▶ _Exercise prompt_
In the records below, pick out all lines containing the word "white".

▶ _Data to use_
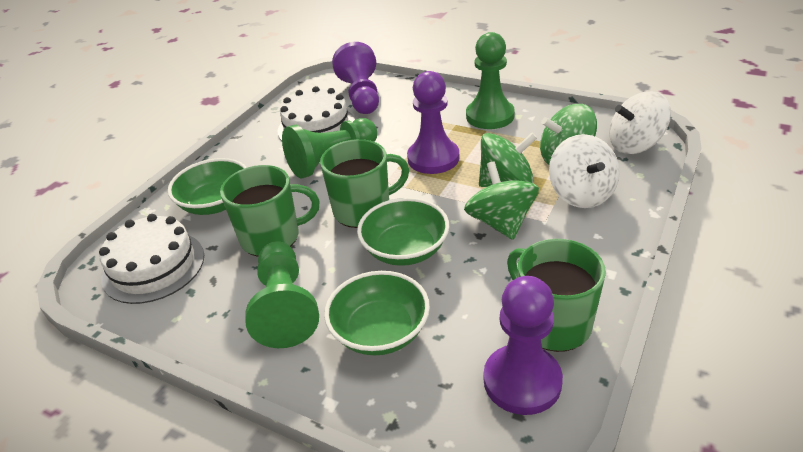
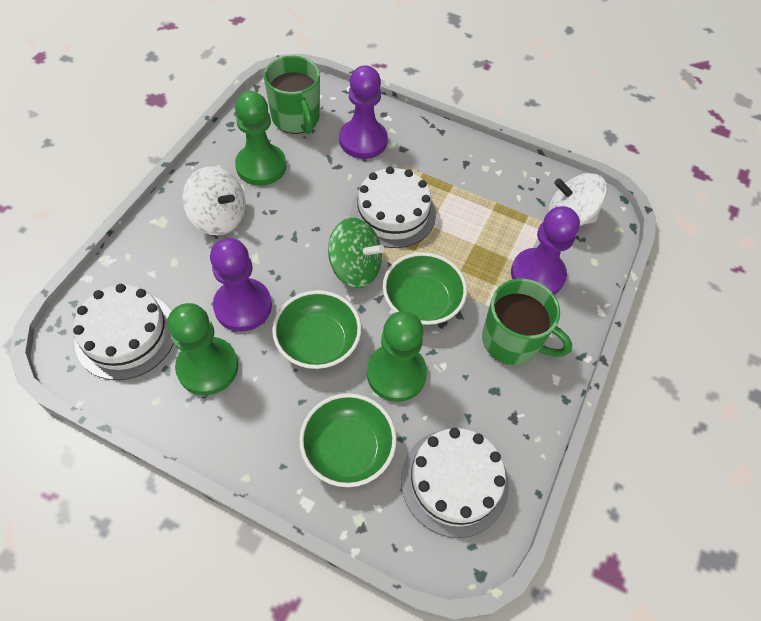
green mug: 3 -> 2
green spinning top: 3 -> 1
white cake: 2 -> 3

...

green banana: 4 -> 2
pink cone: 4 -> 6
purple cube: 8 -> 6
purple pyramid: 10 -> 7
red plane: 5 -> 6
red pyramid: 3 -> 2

---

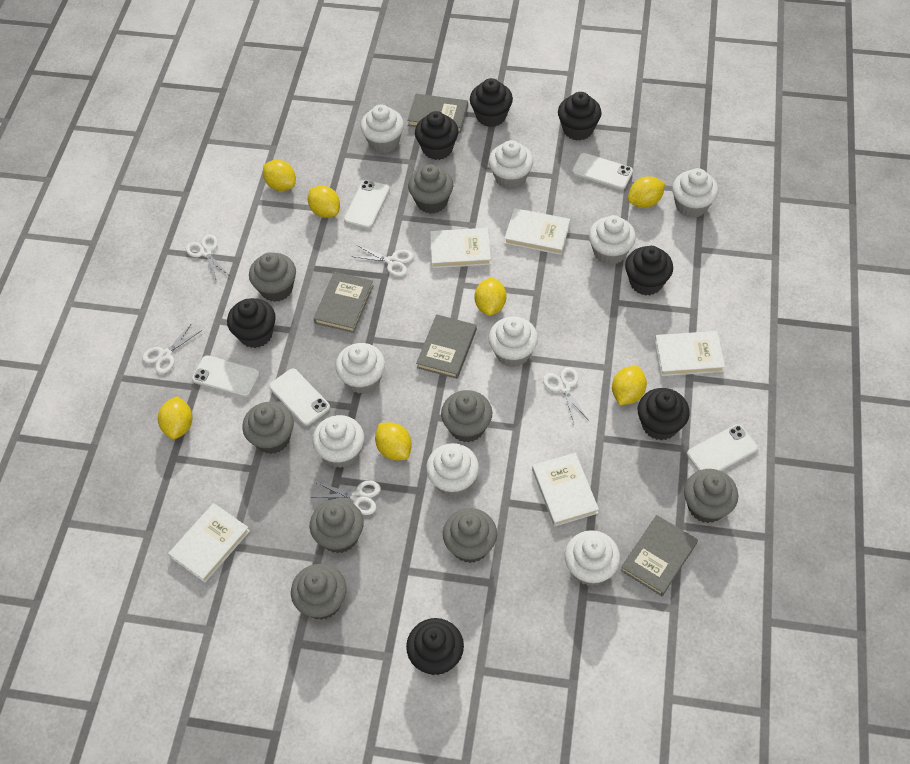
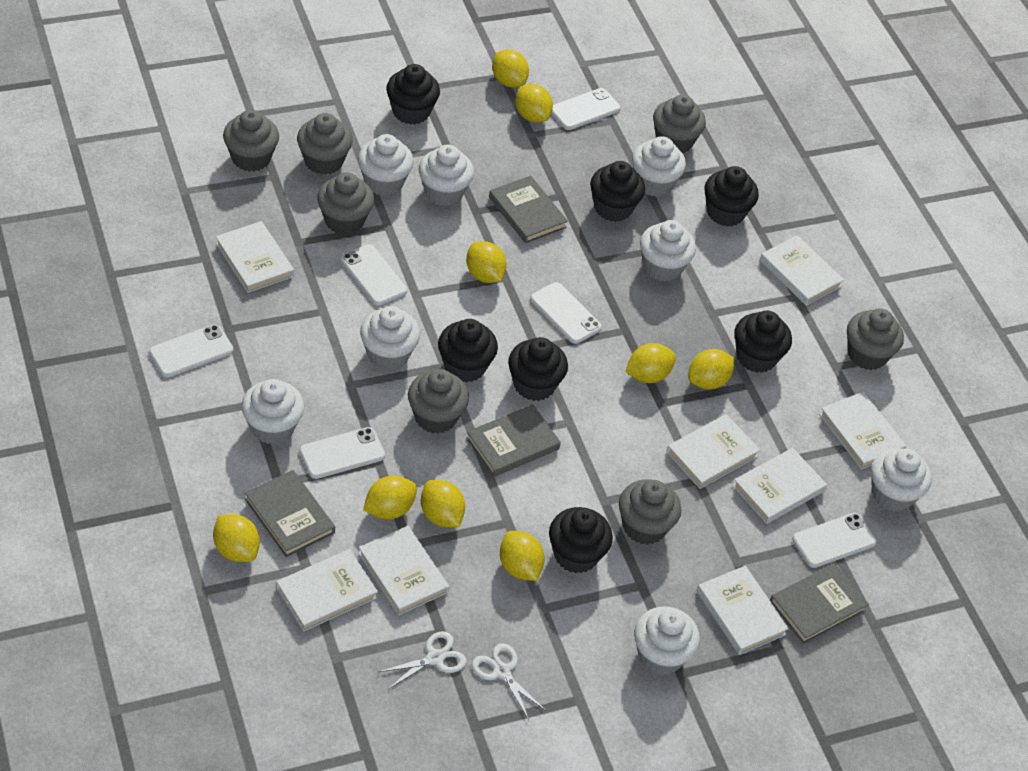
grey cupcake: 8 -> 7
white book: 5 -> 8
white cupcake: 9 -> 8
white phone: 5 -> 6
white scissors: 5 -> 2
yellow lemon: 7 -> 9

▶ _Output below_
white cake: 2 -> 3
white book: 5 -> 8
white cupcake: 9 -> 8
white phone: 5 -> 6
white scissors: 5 -> 2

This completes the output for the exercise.